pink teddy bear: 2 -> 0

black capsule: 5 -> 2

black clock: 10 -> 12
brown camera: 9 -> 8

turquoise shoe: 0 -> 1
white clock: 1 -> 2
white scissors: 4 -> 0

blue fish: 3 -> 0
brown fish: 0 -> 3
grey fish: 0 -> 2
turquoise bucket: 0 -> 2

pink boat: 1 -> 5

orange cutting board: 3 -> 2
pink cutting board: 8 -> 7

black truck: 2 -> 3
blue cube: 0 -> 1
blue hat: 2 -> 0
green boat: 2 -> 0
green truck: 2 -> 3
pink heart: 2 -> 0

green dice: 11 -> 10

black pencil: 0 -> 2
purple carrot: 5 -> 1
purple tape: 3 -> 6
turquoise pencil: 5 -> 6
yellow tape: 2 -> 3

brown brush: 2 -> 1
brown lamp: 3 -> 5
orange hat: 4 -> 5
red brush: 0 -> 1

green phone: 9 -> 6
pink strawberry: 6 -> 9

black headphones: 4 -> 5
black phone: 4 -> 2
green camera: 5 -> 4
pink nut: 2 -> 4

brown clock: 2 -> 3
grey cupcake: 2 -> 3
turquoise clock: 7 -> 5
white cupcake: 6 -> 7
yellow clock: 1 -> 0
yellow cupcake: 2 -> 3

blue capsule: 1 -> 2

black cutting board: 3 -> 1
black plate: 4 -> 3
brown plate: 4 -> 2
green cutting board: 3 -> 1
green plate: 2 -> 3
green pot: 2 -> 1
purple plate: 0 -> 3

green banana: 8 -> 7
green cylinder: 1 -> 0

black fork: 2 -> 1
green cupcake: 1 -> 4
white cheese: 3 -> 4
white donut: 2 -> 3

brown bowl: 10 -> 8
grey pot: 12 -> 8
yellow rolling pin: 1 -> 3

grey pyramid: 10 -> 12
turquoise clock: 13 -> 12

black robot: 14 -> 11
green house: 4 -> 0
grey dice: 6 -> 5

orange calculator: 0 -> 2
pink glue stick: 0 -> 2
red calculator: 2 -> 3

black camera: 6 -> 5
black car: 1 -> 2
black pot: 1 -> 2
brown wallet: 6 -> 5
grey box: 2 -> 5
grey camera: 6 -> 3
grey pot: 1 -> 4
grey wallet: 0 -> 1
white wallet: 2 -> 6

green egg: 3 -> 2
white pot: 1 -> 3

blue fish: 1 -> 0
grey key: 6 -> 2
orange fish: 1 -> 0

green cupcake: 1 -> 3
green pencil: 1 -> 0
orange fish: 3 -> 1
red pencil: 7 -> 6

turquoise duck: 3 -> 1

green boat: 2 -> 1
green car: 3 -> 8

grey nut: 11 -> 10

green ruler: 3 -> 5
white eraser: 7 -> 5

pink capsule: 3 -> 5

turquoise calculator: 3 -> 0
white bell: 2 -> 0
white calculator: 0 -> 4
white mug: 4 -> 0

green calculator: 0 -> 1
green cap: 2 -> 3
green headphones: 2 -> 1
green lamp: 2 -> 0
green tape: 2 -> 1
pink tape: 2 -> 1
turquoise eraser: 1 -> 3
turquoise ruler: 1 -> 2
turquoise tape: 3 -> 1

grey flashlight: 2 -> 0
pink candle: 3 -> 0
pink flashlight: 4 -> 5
──────────
Output the full listing exactly as given.

**Output for this exercise**
pink teddy bear: 2 -> 0

black capsule: 5 -> 2

black clock: 10 -> 12
brown camera: 9 -> 8

turquoise shoe: 0 -> 1
white clock: 1 -> 2
white scissors: 4 -> 0

blue fish: 3 -> 0
brown fish: 0 -> 3
grey fish: 0 -> 2
turquoise bucket: 0 -> 2

pink boat: 1 -> 5

orange cutting board: 3 -> 2
pink cutting board: 8 -> 7

black truck: 2 -> 3
blue cube: 0 -> 1
blue hat: 2 -> 0
green boat: 2 -> 0
green truck: 2 -> 3
pink heart: 2 -> 0

green dice: 11 -> 10

black pencil: 0 -> 2
purple carrot: 5 -> 1
purple tape: 3 -> 6
turquoise pencil: 5 -> 6
yellow tape: 2 -> 3

brown brush: 2 -> 1
brown lamp: 3 -> 5
orange hat: 4 -> 5
red brush: 0 -> 1

green phone: 9 -> 6
pink strawberry: 6 -> 9

black headphones: 4 -> 5
black phone: 4 -> 2
green camera: 5 -> 4
pink nut: 2 -> 4

brown clock: 2 -> 3
grey cupcake: 2 -> 3
turquoise clock: 7 -> 5
white cupcake: 6 -> 7
yellow clock: 1 -> 0
yellow cupcake: 2 -> 3

blue capsule: 1 -> 2

black cutting board: 3 -> 1
black plate: 4 -> 3
brown plate: 4 -> 2
green cutting board: 3 -> 1
green plate: 2 -> 3
green pot: 2 -> 1
purple plate: 0 -> 3

green banana: 8 -> 7
green cylinder: 1 -> 0

black fork: 2 -> 1
green cupcake: 1 -> 4
white cheese: 3 -> 4
white donut: 2 -> 3

brown bowl: 10 -> 8
grey pot: 12 -> 8
yellow rolling pin: 1 -> 3

grey pyramid: 10 -> 12
turquoise clock: 13 -> 12

black robot: 14 -> 11
green house: 4 -> 0
grey dice: 6 -> 5

orange calculator: 0 -> 2
pink glue stick: 0 -> 2
red calculator: 2 -> 3

black camera: 6 -> 5
black car: 1 -> 2
black pot: 1 -> 2
brown wallet: 6 -> 5
grey box: 2 -> 5
grey camera: 6 -> 3
grey pot: 1 -> 4
grey wallet: 0 -> 1
white wallet: 2 -> 6

green egg: 3 -> 2
white pot: 1 -> 3

blue fish: 1 -> 0
grey key: 6 -> 2
orange fish: 1 -> 0

green cupcake: 1 -> 3
green pencil: 1 -> 0
orange fish: 3 -> 1
red pencil: 7 -> 6

turquoise duck: 3 -> 1

green boat: 2 -> 1
green car: 3 -> 8

grey nut: 11 -> 10

green ruler: 3 -> 5
white eraser: 7 -> 5

pink capsule: 3 -> 5

turquoise calculator: 3 -> 0
white bell: 2 -> 0
white calculator: 0 -> 4
white mug: 4 -> 0

green calculator: 0 -> 1
green cap: 2 -> 3
green headphones: 2 -> 1
green lamp: 2 -> 0
green tape: 2 -> 1
pink tape: 2 -> 1
turquoise eraser: 1 -> 3
turquoise ruler: 1 -> 2
turquoise tape: 3 -> 1

grey flashlight: 2 -> 0
pink candle: 3 -> 0
pink flashlight: 4 -> 5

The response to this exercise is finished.